- **Instructions to follow**
Your copy should repeat the data that follows exactly and contain no image.

- **Material to process**
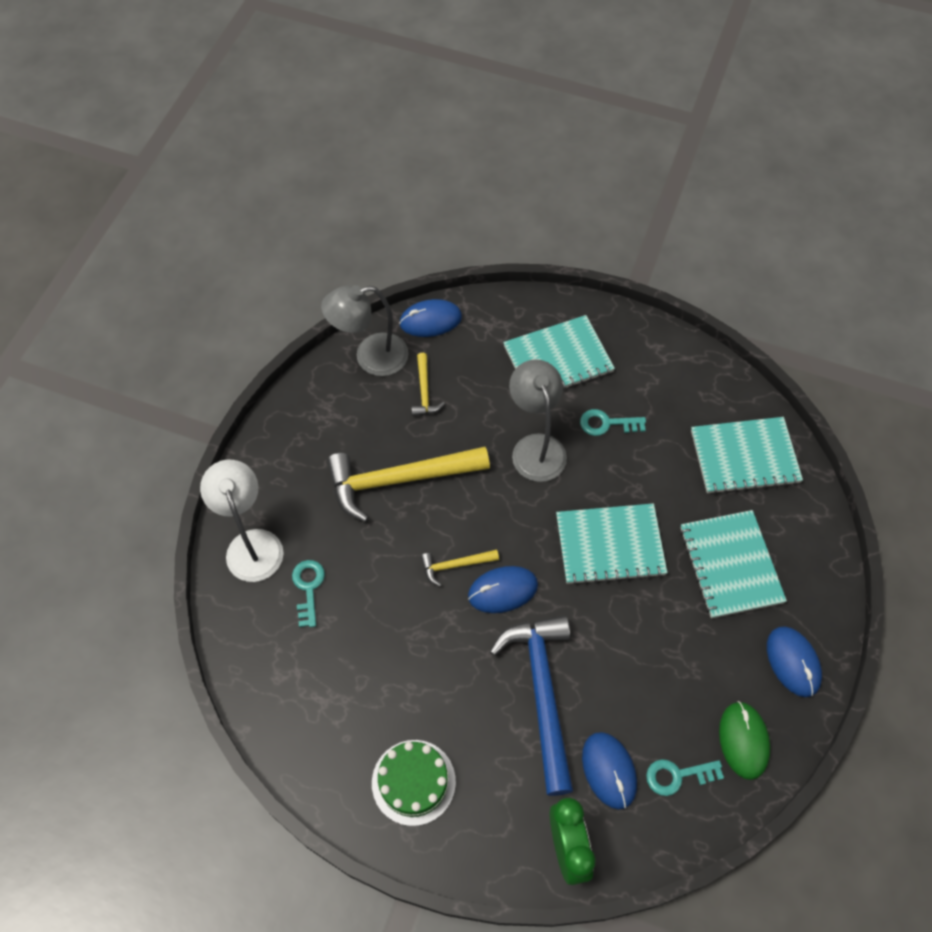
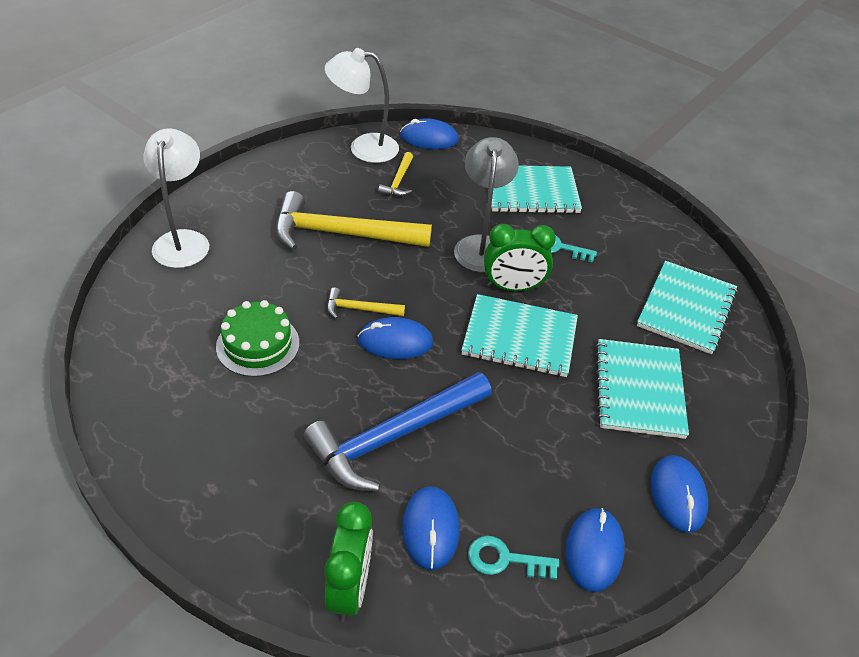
camera: 15 degrees right, 15 degrees down
turquoise key [292,560,325,627] -> none
grey lamp [321,285,409,376] -> white lamp [325,48,399,163]
green cake [372,740,456,826] -> green cake moved to [216,300,299,377]
blue hammer [490,615,573,796] -> blue hammer turned 135 degrees counterclockwise [303,372,492,491]
turquoise notebook [691,417,803,494] -> turquoise notebook turned 75 degrees counterclockwise [637,261,738,354]
green mouse [719,701,770,780] -> blue mouse [565,508,625,592]
none -> green clock [484,224,556,291]

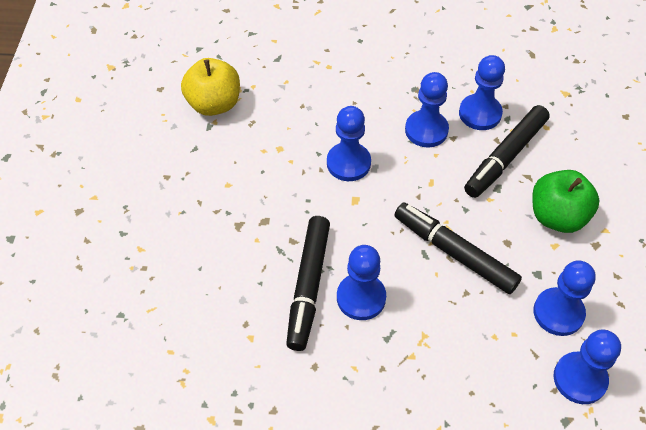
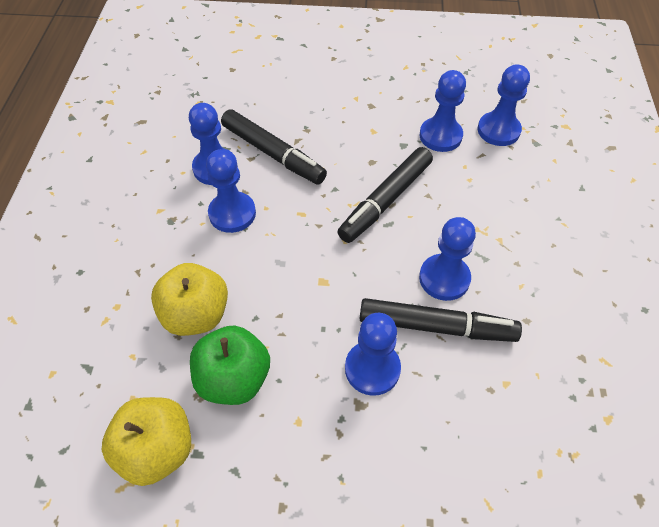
camera: 90 degrees left, 0 degrees up
blue pawn [327,106,371,181] -> blue pawn moved to [345,313,401,396]
green apple [532,170,599,233] -> green apple moved to [190,325,270,405]
none -> yellow apple [151,263,228,336]

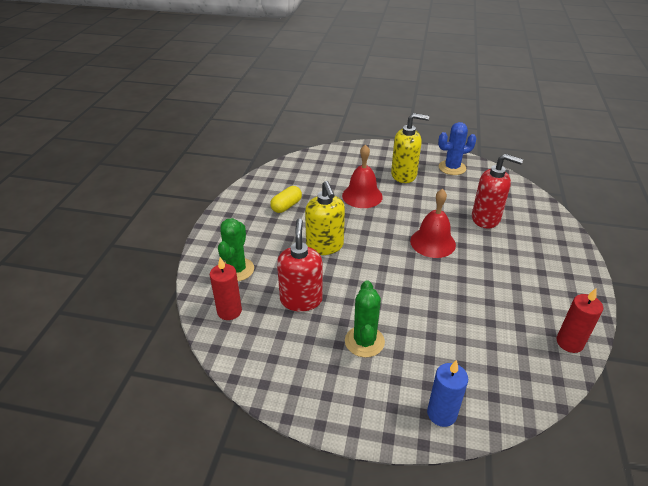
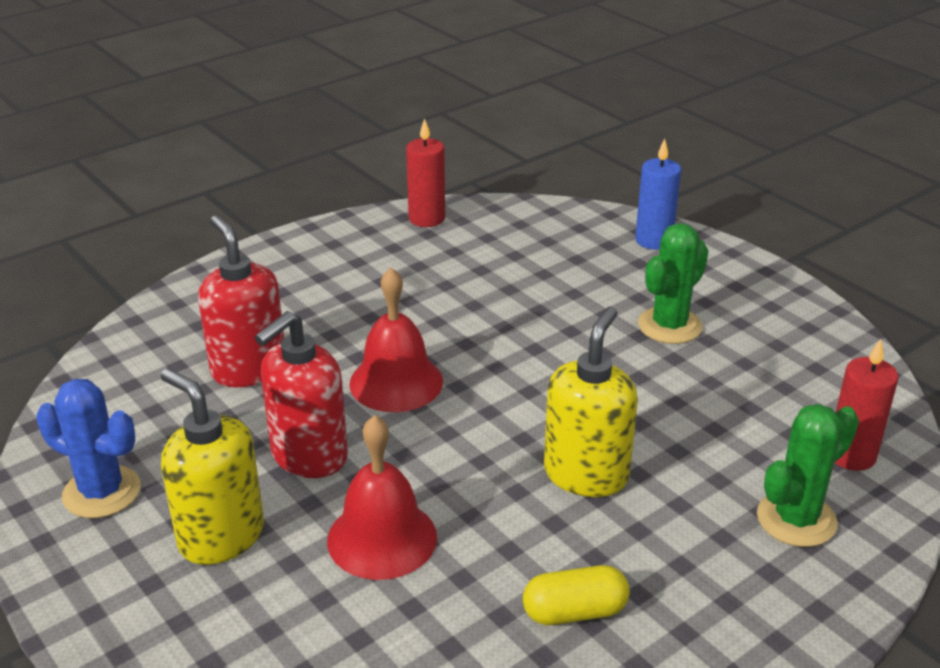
camera: 140 degrees left, 5 degrees down
red soap dispenser [277,218,323,312] -> red soap dispenser moved to [255,311,348,478]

- **Solved exercise**
camera: 15 degrees right, 15 degrees down
turquoise key [292,560,325,627] -> none
grey lamp [321,285,409,376] -> white lamp [325,48,399,163]
green cake [372,740,456,826] -> green cake moved to [216,300,299,377]
blue hammer [490,615,573,796] -> blue hammer turned 135 degrees counterclockwise [303,372,492,491]
turquoise notebook [691,417,803,494] -> turquoise notebook turned 75 degrees counterclockwise [637,261,738,354]
green mouse [719,701,770,780] -> blue mouse [565,508,625,592]
none -> green clock [484,224,556,291]

camera: 90 degrees left, 0 degrees up
blue pawn [327,106,371,181] -> blue pawn moved to [345,313,401,396]
green apple [532,170,599,233] -> green apple moved to [190,325,270,405]
none -> yellow apple [151,263,228,336]

camera: 140 degrees left, 5 degrees down
red soap dispenser [277,218,323,312] -> red soap dispenser moved to [255,311,348,478]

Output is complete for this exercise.